Data records =
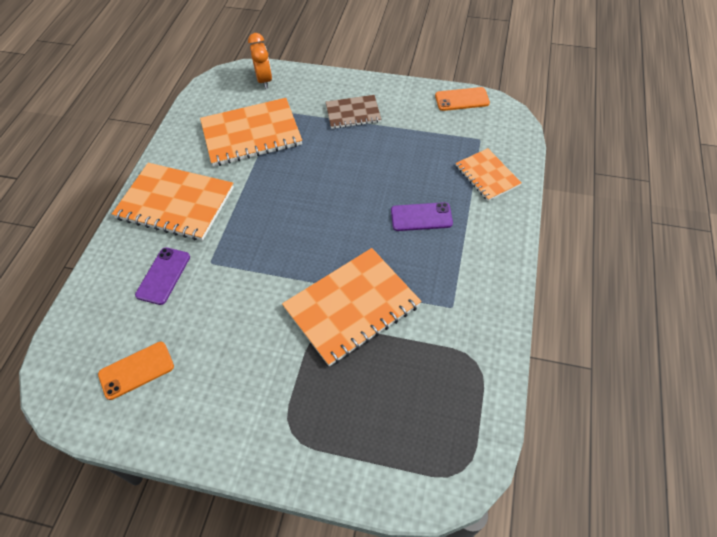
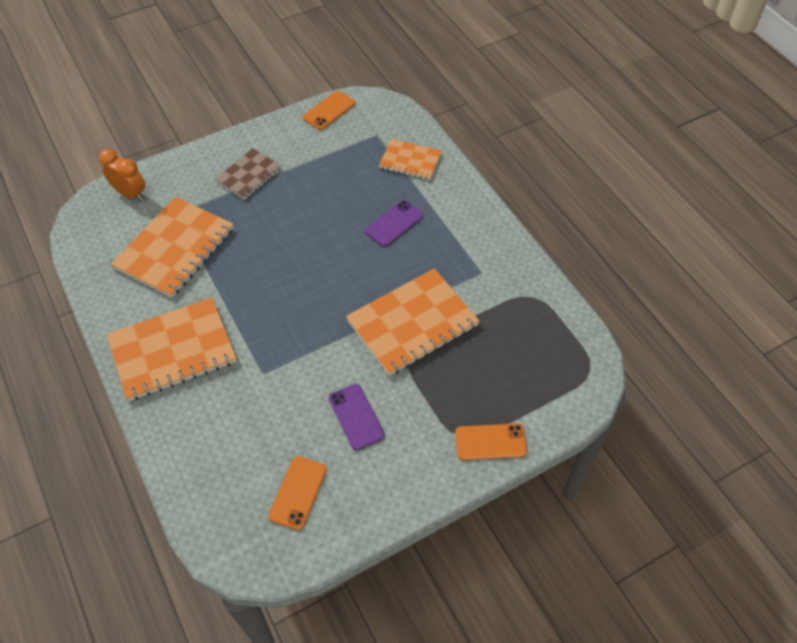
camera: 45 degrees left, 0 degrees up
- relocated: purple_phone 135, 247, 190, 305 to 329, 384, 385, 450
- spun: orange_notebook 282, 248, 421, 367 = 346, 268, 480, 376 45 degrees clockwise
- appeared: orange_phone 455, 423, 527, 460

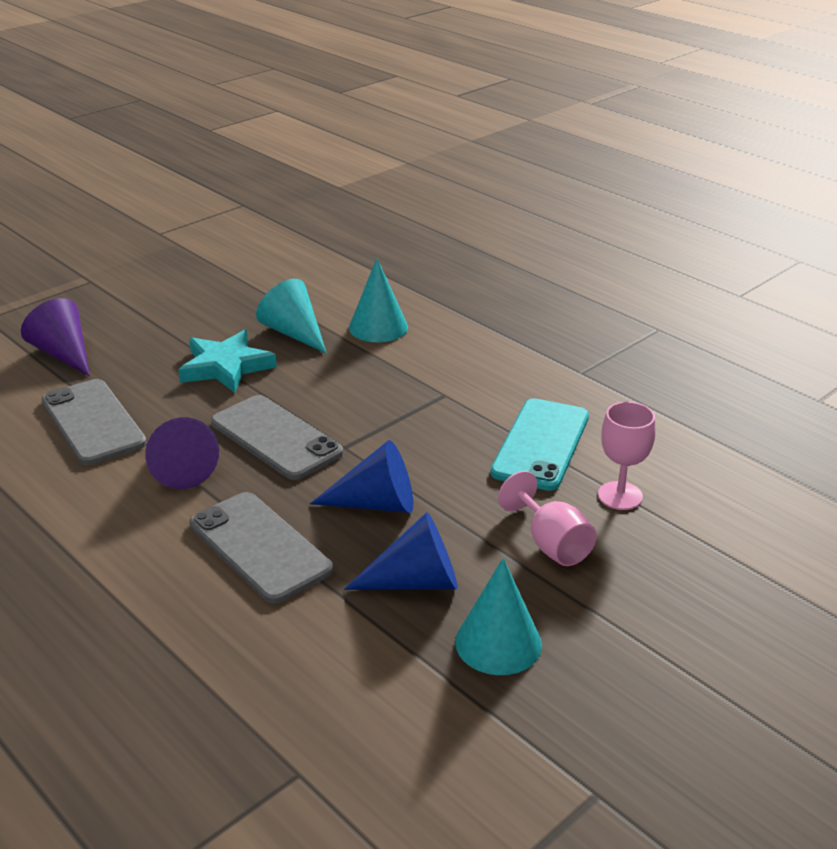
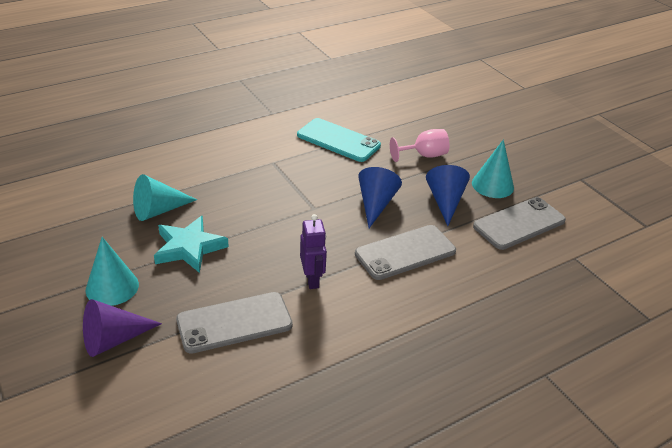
camera: 80 degrees left, 5 degrees up
- relocated: turquoise_cone 349, 258, 408, 342 to 86, 237, 139, 306
- relocated: grey_phone 211, 395, 343, 480 to 473, 197, 566, 250
- missing: pink_goblet 598, 402, 655, 510
- exchanged: purple_cone 145, 417, 219, 489 to purple_robot 300, 214, 327, 289

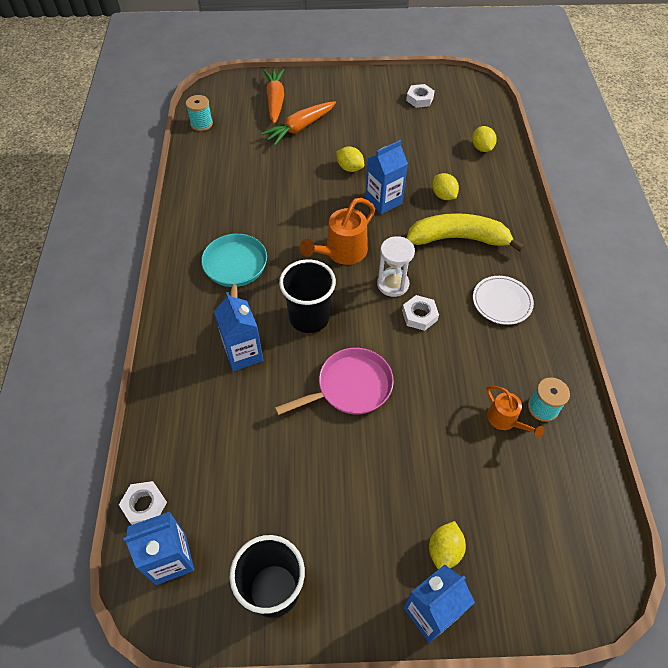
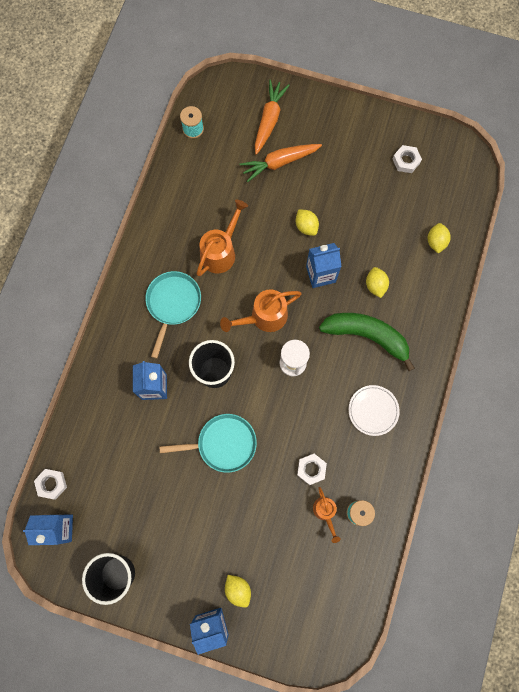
camera: 20 degrees right, 20 degrees up
- colour: yellow_banana 406, 213, 524, 252 to green_banana 319, 313, 415, 371
- relocated: white_nut 402, 295, 439, 331 to 297, 454, 327, 485
- colour: pink_pan 275, 348, 394, 415 to turquoise_pan 160, 414, 257, 473
- spun: yellow_lemon 429, 521, 466, 569 = 225, 575, 251, 608 75 degrees counterclockwise
- appeared: orange_watering_can 197, 200, 248, 276

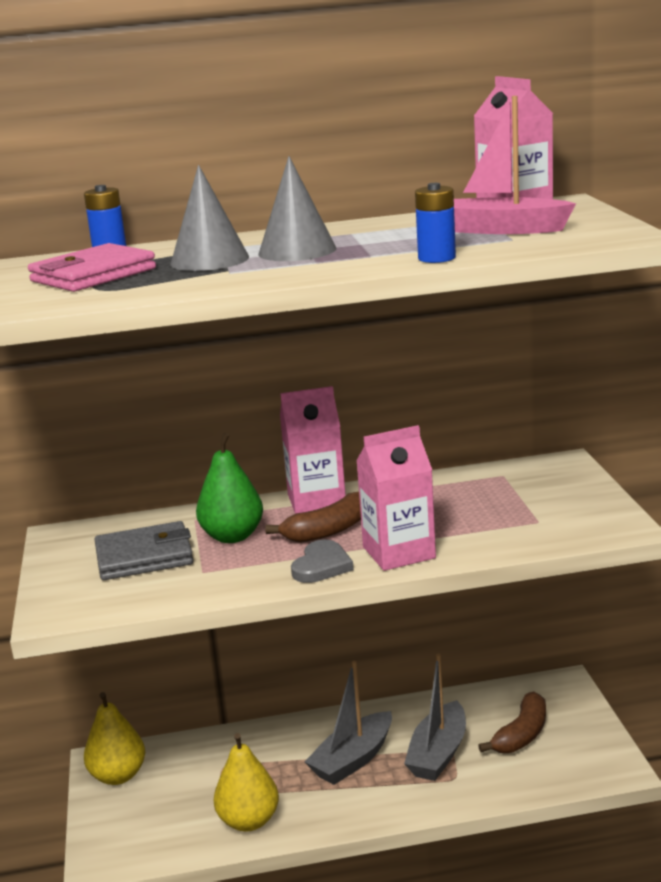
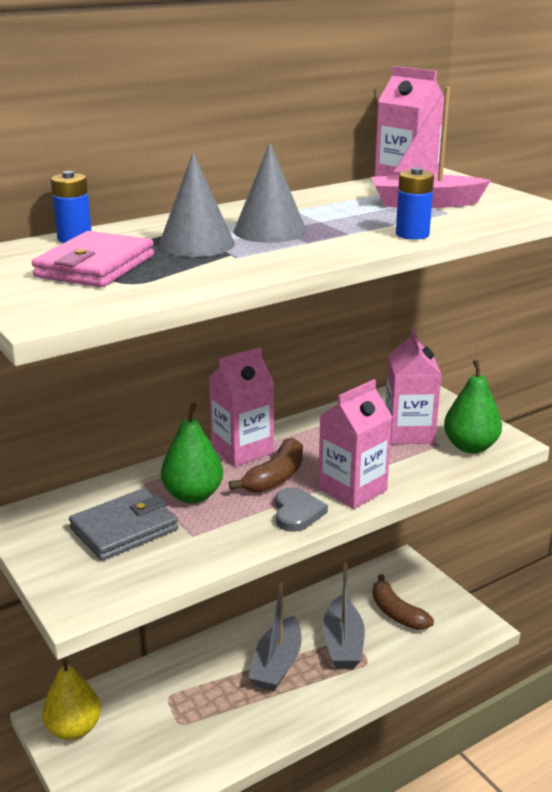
camera: 25 degrees left, 5 degrees up
- spun: brown_banana 478, 691, 546, 753 = 372, 574, 434, 630 135 degrees clockwise
- missing: yellow_pear 214, 733, 279, 831
- appeared: pink_carton 385, 329, 442, 444
- appeared: green_pear 444, 360, 502, 453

Work required =
A word-for-word copy of the lines from the one with "- relocated: turquoise_cone" through the last line of the data above is required, with both end lines included and no pictures.

Exercise result =
- relocated: turquoise_cone 349, 258, 408, 342 to 86, 237, 139, 306
- relocated: grey_phone 211, 395, 343, 480 to 473, 197, 566, 250
- missing: pink_goblet 598, 402, 655, 510
- exchanged: purple_cone 145, 417, 219, 489 to purple_robot 300, 214, 327, 289

camera: 20 degrees right, 20 degrees up
- colour: yellow_banana 406, 213, 524, 252 to green_banana 319, 313, 415, 371
- relocated: white_nut 402, 295, 439, 331 to 297, 454, 327, 485
- colour: pink_pan 275, 348, 394, 415 to turquoise_pan 160, 414, 257, 473
- spun: yellow_lemon 429, 521, 466, 569 = 225, 575, 251, 608 75 degrees counterclockwise
- appeared: orange_watering_can 197, 200, 248, 276

camera: 25 degrees left, 5 degrees up
- spun: brown_banana 478, 691, 546, 753 = 372, 574, 434, 630 135 degrees clockwise
- missing: yellow_pear 214, 733, 279, 831
- appeared: pink_carton 385, 329, 442, 444
- appeared: green_pear 444, 360, 502, 453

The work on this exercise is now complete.